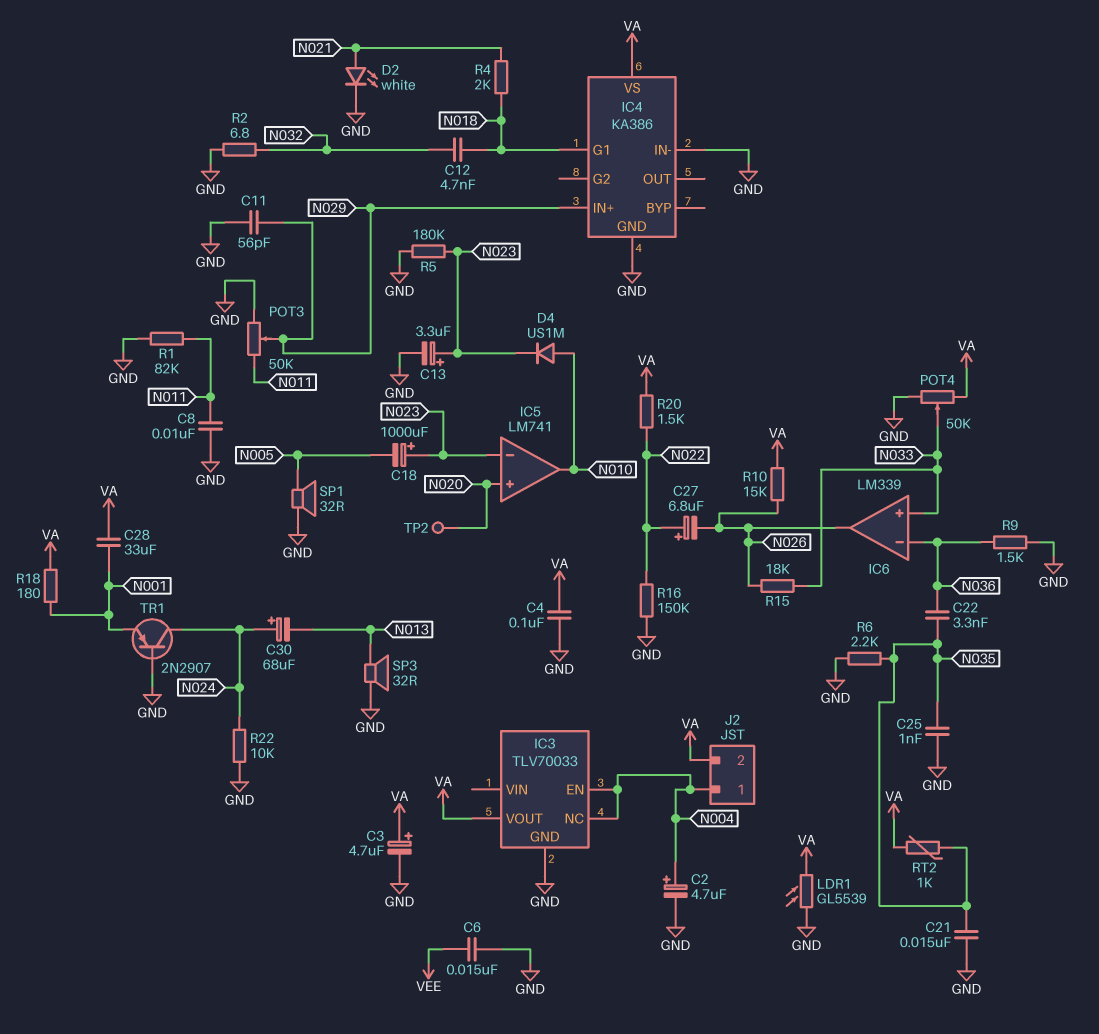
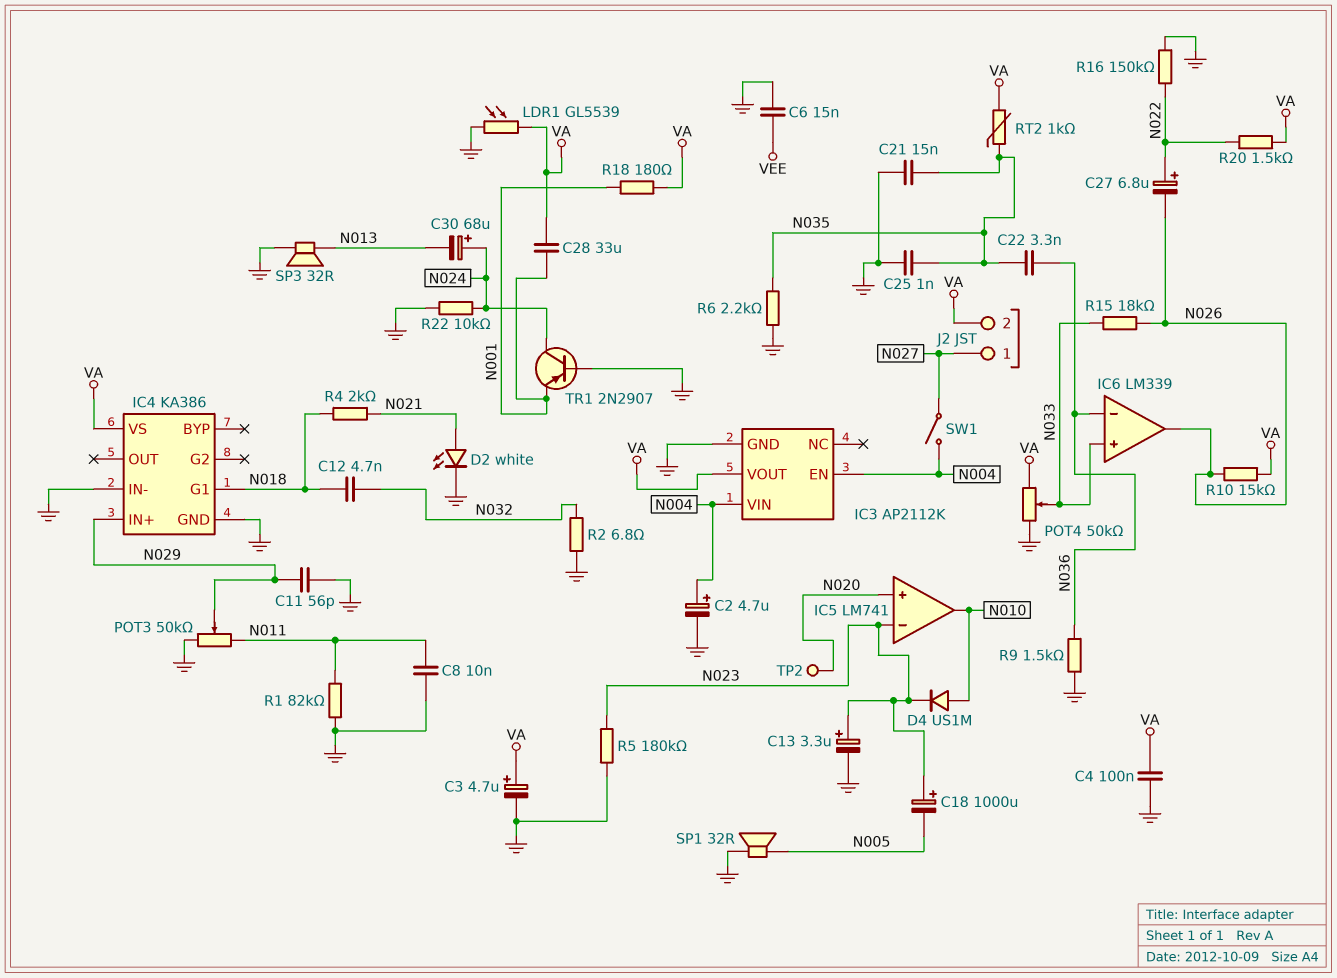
IC3: TLV70033 -> AP2112K
IC3 pin NC: N004 -> none
IC3 pin VIN: none -> N004
J2 pin 1: N004 -> N027
SW1: none -> switch (N004, N027)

■ **What is expected**
Exact copy, no pictures: set down all the entries again as they stand.

■ **Exercise solution**
IC3: TLV70033 -> AP2112K
IC3 pin NC: N004 -> none
IC3 pin VIN: none -> N004
J2 pin 1: N004 -> N027
SW1: none -> switch (N004, N027)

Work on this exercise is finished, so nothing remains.